What to do → Before you reproduce the entries that follow, strip out any image they contain and keep the rest exact.

(Records shown Opens)

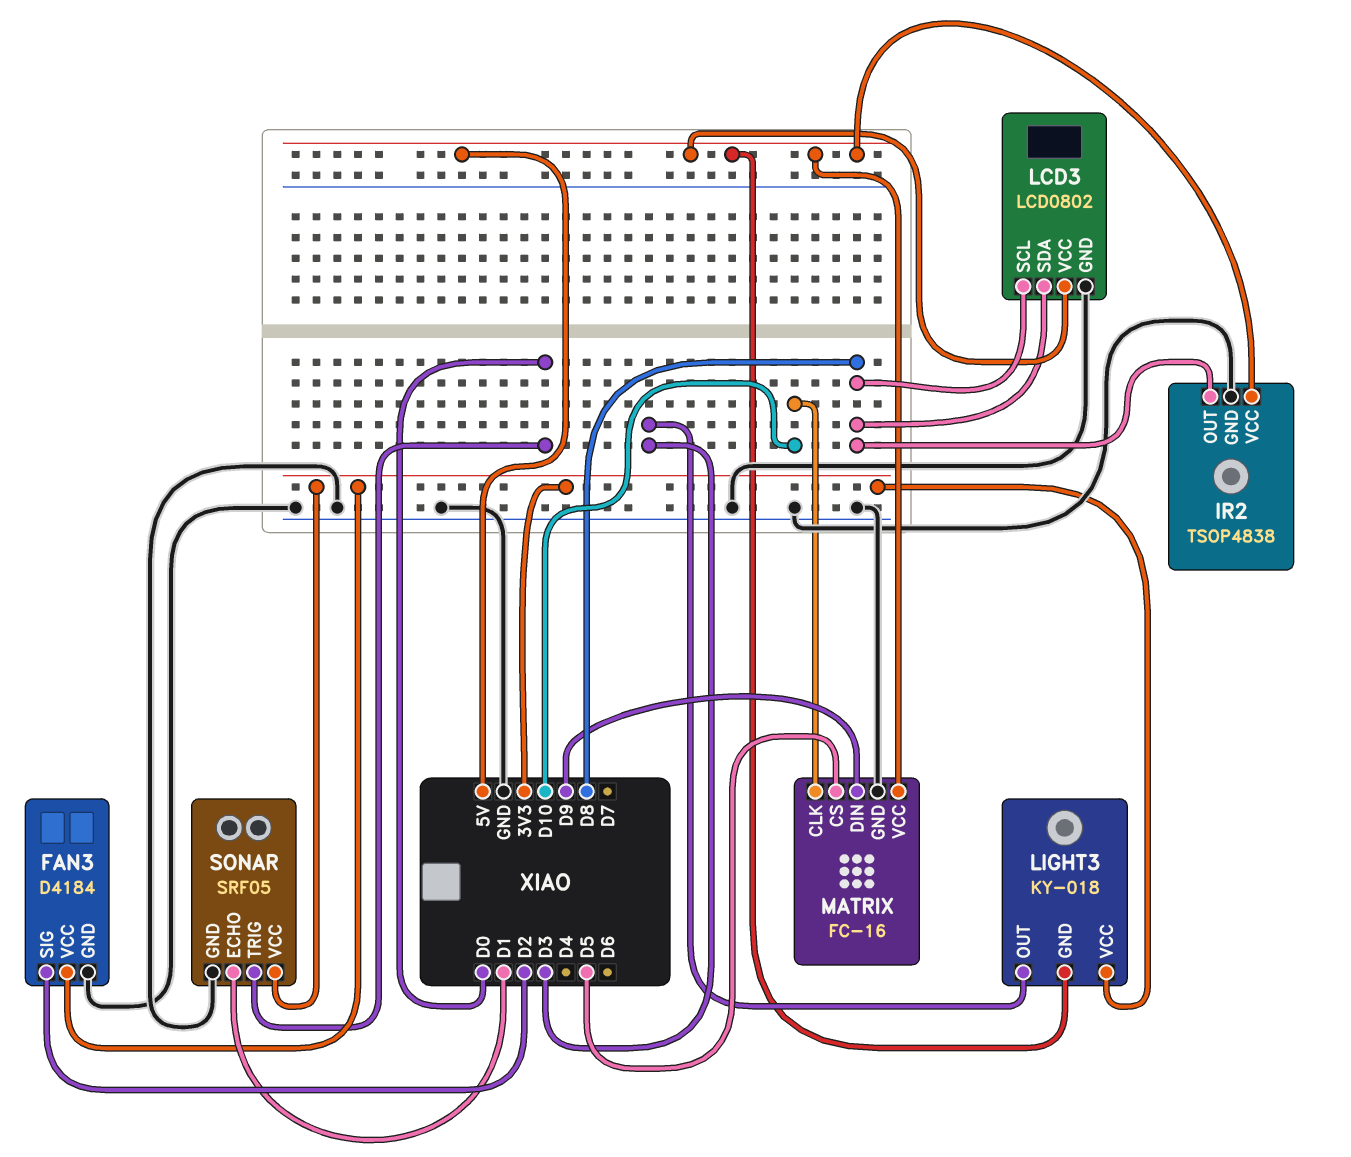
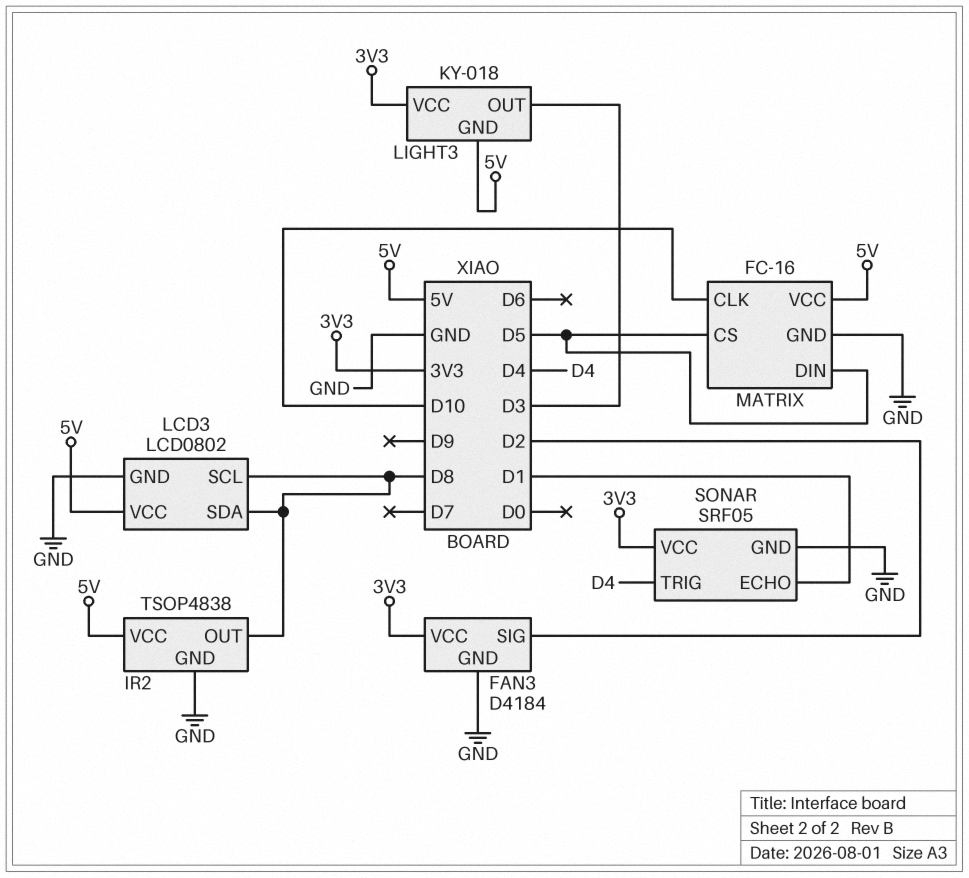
MATRIX pin DIN: D9 -> D5
SONAR pin TRIG: D0 -> D4

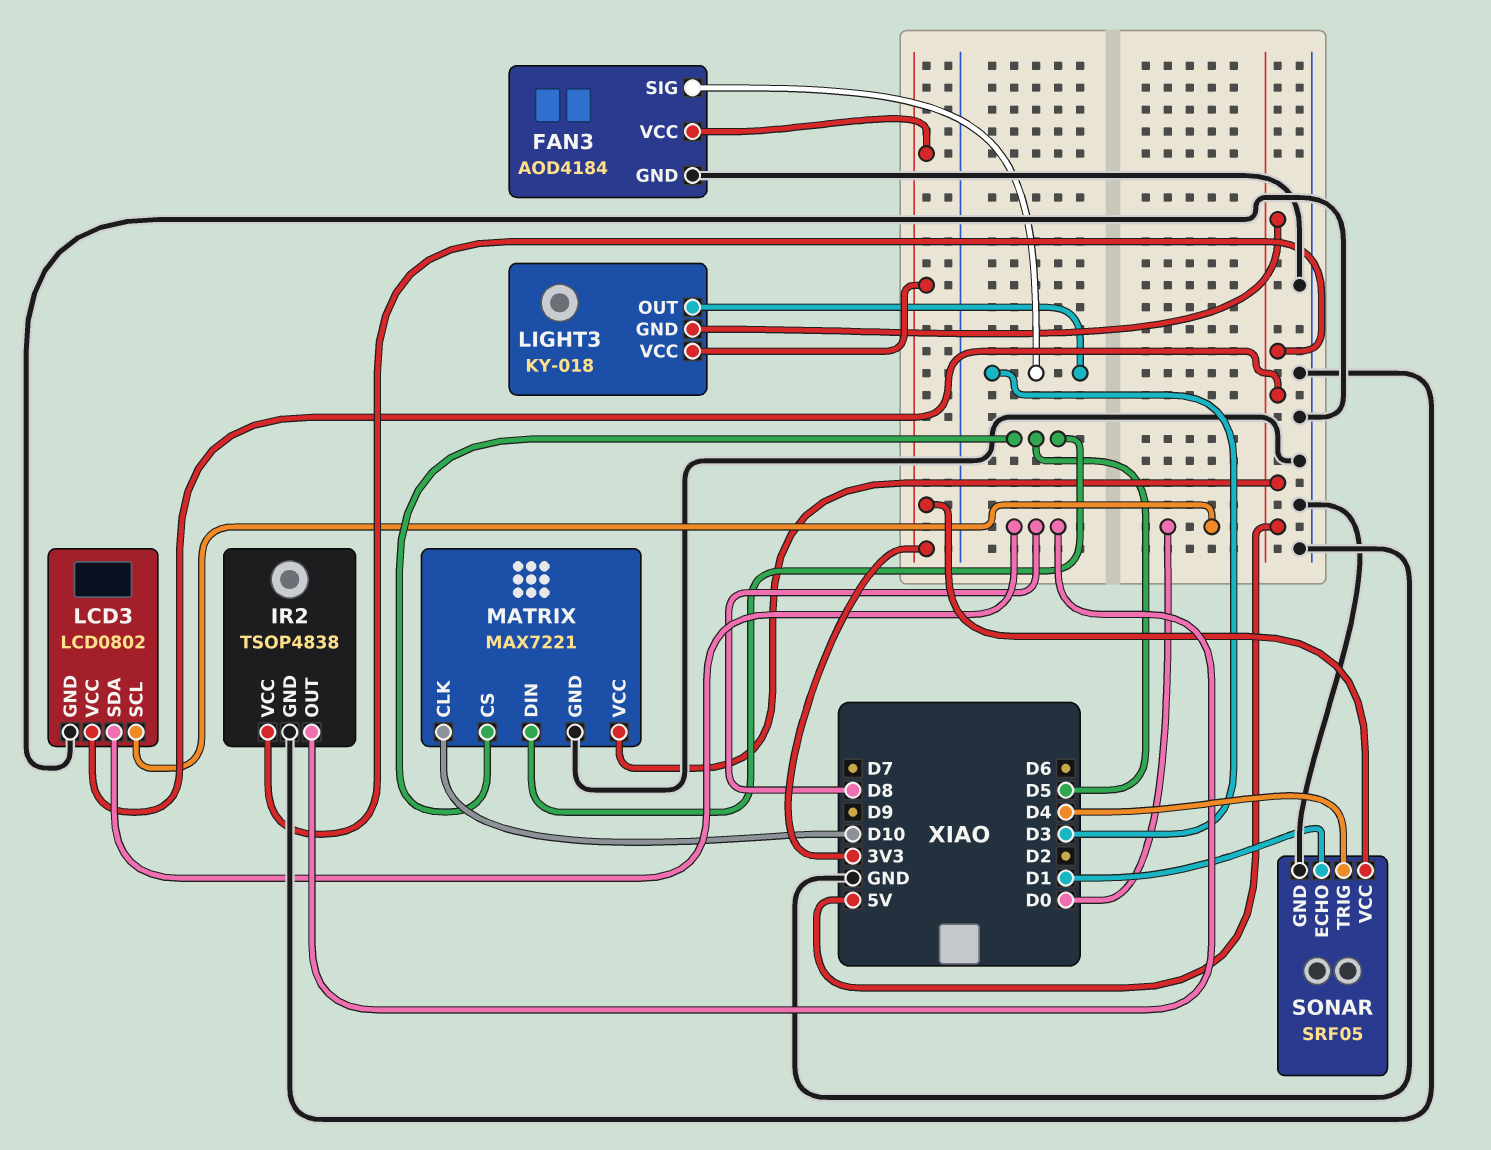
FAN3: D4184 -> AOD4184
FAN3 pin SIG: D2 -> D3
LCD3 pin SCL: D8 -> D0
MATRIX: FC-16 -> MAX7221

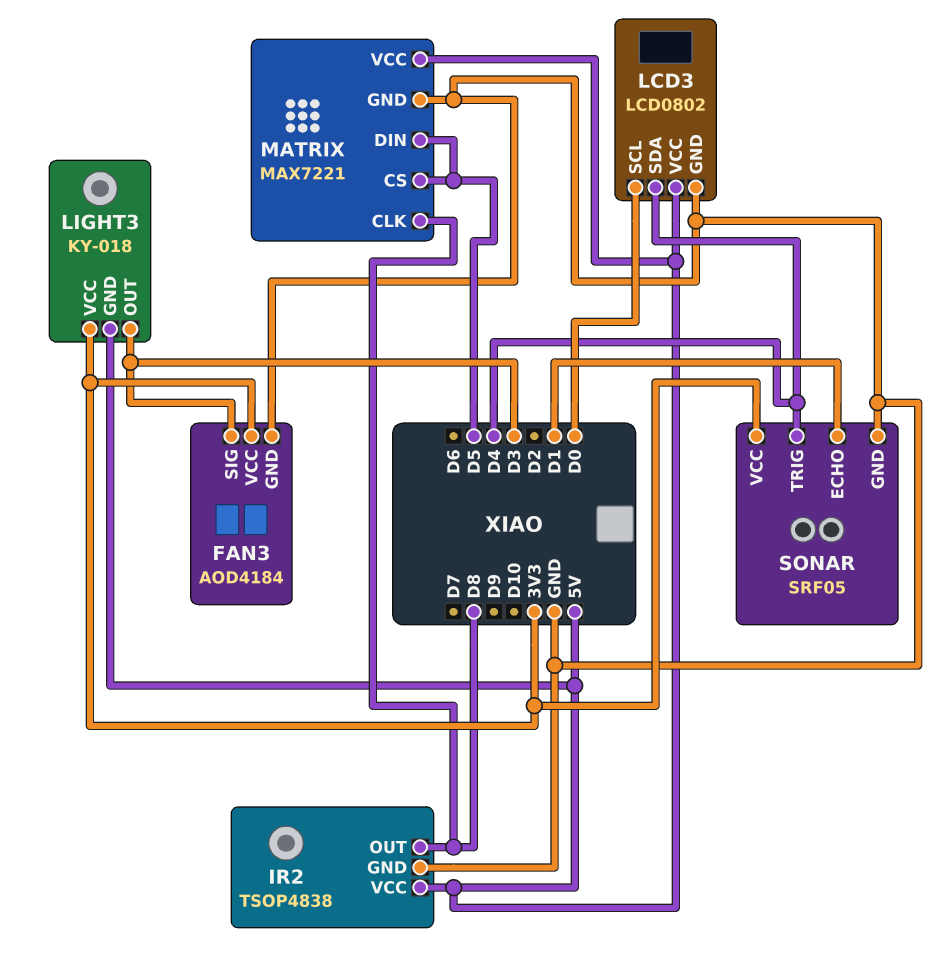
LCD3 pin SDA: D8 -> D4
MATRIX pin CLK: D10 -> D8

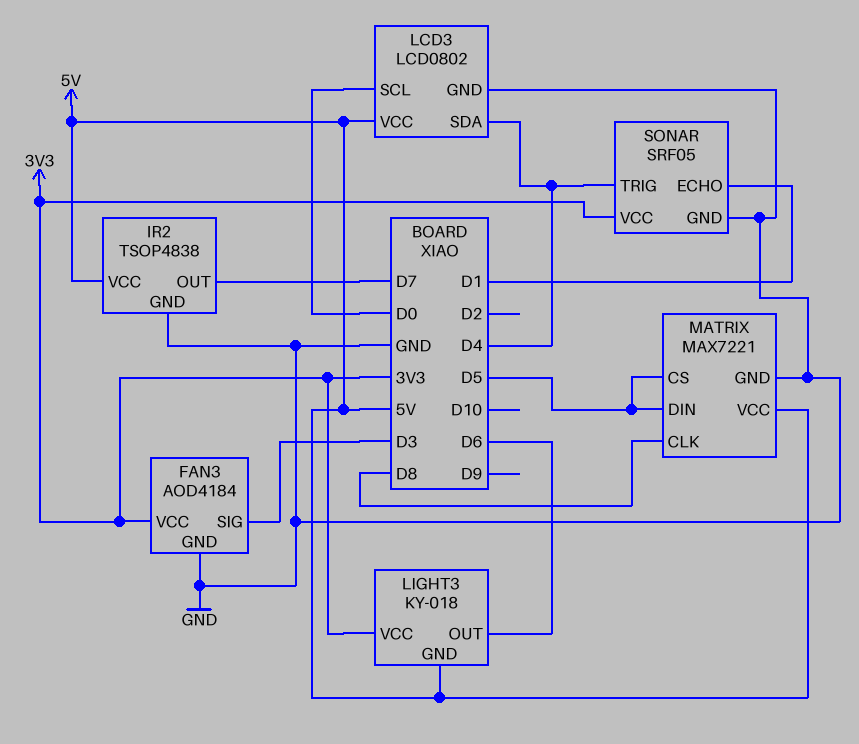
IR2 pin OUT: D8 -> D7
LIGHT3 pin OUT: D3 -> D6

(Records shown Closes)

Task solution →
MATRIX pin DIN: D9 -> D5
SONAR pin TRIG: D0 -> D4

FAN3: D4184 -> AOD4184
FAN3 pin SIG: D2 -> D3
LCD3 pin SCL: D8 -> D0
MATRIX: FC-16 -> MAX7221

LCD3 pin SDA: D8 -> D4
MATRIX pin CLK: D10 -> D8

IR2 pin OUT: D8 -> D7
LIGHT3 pin OUT: D3 -> D6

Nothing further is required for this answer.